(Dataset entries)
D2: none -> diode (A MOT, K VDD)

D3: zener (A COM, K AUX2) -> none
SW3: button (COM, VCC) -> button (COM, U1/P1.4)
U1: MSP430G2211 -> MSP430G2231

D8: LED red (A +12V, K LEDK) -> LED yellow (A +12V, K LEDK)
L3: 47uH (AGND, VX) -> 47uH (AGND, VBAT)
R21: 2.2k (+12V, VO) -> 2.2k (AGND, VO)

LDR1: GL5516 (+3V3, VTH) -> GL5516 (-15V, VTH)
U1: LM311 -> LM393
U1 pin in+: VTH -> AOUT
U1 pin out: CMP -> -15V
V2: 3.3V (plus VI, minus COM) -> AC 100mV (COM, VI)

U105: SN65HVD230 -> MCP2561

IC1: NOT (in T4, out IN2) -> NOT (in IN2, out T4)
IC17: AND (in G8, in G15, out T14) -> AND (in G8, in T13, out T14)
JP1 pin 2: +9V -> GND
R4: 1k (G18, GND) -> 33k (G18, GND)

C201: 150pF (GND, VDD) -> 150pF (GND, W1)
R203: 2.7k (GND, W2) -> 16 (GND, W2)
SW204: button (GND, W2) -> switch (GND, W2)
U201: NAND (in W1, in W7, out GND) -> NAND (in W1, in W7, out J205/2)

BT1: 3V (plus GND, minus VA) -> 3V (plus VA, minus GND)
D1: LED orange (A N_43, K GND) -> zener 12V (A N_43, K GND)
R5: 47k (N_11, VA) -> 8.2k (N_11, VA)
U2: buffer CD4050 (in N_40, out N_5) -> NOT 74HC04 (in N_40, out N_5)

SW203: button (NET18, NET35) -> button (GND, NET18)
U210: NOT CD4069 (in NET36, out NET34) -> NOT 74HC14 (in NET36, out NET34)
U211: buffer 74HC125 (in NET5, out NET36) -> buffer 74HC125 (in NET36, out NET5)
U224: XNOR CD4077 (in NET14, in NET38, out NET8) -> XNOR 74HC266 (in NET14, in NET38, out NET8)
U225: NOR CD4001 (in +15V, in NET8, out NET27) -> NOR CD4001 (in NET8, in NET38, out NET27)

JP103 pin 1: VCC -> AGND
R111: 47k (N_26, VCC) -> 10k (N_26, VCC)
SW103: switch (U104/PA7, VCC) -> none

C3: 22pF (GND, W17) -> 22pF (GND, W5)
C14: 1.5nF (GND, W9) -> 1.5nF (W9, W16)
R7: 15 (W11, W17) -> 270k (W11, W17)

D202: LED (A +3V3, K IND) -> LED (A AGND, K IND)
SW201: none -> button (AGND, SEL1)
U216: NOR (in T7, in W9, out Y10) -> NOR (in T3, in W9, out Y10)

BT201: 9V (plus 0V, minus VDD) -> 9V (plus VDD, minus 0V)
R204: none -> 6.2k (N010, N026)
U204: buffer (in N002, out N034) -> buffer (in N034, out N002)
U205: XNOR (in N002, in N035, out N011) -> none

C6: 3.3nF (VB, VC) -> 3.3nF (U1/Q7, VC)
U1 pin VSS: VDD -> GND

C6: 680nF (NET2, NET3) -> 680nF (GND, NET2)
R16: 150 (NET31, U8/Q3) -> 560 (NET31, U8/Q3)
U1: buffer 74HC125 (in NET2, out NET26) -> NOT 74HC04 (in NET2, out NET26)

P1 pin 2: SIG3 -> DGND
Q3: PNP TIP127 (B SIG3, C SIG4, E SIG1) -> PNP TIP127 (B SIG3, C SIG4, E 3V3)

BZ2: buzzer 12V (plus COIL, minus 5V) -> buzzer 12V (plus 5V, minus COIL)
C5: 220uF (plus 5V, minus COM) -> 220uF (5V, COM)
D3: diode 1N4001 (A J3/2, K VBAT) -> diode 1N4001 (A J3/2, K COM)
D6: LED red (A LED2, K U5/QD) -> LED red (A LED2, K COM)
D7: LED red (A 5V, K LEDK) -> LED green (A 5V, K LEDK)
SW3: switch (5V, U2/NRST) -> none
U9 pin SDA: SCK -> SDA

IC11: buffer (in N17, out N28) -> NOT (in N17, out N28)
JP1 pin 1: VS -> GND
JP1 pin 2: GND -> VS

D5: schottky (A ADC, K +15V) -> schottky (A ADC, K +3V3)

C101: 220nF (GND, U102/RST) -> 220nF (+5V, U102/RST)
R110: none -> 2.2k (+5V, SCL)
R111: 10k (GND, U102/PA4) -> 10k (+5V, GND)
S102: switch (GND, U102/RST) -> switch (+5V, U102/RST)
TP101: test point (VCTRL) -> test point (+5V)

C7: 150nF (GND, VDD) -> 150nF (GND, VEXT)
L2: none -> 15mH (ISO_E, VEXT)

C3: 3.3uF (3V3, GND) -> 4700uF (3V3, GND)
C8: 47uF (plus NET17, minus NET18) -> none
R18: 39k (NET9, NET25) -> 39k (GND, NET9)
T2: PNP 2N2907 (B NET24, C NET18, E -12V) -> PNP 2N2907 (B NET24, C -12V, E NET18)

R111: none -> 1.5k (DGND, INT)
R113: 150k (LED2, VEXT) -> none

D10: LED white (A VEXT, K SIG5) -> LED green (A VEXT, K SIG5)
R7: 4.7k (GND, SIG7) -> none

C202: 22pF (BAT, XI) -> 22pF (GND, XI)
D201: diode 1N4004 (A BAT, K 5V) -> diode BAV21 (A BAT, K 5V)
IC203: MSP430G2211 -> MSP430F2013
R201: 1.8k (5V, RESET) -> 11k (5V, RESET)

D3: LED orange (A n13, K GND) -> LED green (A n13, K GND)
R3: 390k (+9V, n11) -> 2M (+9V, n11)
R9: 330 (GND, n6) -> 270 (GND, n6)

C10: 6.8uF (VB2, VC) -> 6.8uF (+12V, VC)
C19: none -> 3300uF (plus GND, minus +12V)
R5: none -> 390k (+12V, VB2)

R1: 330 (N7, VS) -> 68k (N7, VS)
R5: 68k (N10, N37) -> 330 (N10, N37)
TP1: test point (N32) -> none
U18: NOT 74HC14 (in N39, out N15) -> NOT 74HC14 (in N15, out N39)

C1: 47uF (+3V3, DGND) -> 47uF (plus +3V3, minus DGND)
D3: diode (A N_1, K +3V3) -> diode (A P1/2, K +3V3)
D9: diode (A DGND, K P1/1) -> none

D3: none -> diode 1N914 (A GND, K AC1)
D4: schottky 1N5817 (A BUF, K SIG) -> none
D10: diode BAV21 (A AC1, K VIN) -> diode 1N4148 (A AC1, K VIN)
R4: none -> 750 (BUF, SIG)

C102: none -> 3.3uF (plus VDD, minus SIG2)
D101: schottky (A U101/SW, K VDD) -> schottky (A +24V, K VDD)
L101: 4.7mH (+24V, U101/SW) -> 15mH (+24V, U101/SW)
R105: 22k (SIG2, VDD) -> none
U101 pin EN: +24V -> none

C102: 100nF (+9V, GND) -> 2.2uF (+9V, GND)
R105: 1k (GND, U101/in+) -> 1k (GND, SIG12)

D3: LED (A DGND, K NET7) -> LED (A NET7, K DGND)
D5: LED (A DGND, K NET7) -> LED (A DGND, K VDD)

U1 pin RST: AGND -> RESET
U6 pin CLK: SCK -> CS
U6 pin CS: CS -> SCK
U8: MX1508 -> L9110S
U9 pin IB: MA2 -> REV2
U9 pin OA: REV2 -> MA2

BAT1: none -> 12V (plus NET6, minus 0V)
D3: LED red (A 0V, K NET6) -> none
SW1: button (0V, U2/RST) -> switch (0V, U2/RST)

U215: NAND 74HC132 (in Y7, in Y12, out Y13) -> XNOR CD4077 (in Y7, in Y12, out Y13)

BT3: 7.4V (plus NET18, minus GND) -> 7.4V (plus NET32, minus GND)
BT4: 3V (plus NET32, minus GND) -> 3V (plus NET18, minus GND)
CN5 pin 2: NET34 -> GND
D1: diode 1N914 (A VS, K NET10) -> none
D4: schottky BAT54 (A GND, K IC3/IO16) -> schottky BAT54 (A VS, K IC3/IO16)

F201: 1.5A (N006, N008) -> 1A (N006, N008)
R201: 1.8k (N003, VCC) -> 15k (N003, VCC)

▸ **EXERCISE GOAL**
Using the entries above, give back exactly the line containing "R4: 1k (G18, GND) -> 33k (G18, GND)", the line containing "R5: 47k (N_11, VA) -> 8.2k (N_11, VA)", and every line between them, and nothing else.

▸ **RESPONSE**
R4: 1k (G18, GND) -> 33k (G18, GND)

C201: 150pF (GND, VDD) -> 150pF (GND, W1)
R203: 2.7k (GND, W2) -> 16 (GND, W2)
SW204: button (GND, W2) -> switch (GND, W2)
U201: NAND (in W1, in W7, out GND) -> NAND (in W1, in W7, out J205/2)

BT1: 3V (plus GND, minus VA) -> 3V (plus VA, minus GND)
D1: LED orange (A N_43, K GND) -> zener 12V (A N_43, K GND)
R5: 47k (N_11, VA) -> 8.2k (N_11, VA)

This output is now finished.